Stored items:
----

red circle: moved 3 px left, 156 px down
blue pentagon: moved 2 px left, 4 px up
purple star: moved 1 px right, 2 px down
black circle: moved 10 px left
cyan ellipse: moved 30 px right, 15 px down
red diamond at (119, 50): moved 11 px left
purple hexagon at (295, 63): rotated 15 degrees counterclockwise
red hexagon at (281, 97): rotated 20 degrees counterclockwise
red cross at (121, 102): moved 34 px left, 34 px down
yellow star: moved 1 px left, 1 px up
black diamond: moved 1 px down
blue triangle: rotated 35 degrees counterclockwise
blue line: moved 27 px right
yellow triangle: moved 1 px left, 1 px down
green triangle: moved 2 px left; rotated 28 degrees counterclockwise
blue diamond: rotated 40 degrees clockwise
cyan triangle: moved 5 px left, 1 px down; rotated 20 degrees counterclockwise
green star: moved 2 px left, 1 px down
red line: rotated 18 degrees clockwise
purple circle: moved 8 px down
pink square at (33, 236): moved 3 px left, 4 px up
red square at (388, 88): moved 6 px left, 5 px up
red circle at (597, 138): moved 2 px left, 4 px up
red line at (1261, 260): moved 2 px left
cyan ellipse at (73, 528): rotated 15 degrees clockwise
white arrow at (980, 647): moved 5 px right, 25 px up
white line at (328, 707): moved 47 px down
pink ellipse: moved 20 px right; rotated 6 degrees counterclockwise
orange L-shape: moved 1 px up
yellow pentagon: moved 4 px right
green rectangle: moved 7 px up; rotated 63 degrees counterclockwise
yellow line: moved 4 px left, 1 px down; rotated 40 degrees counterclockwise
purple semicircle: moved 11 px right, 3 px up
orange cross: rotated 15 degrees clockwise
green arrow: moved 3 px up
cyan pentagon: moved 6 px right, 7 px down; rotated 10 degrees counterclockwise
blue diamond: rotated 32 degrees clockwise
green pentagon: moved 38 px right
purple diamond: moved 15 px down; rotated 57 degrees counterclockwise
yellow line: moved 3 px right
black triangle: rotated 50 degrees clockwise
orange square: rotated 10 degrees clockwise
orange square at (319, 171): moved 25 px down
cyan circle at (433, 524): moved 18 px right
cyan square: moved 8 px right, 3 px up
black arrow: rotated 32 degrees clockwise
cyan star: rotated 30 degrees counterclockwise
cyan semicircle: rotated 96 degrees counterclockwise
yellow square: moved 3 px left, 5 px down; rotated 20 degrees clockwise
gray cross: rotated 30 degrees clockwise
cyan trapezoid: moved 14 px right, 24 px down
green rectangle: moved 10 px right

----

What this task involves:
The lines that contain the word "blue" are wanted; copy each of them from the records.

Output for this exercise:
blue pentagon: moved 2 px left, 4 px up
blue triangle: rotated 35 degrees counterclockwise
blue line: moved 27 px right
blue diamond: rotated 40 degrees clockwise
blue diamond: rotated 32 degrees clockwise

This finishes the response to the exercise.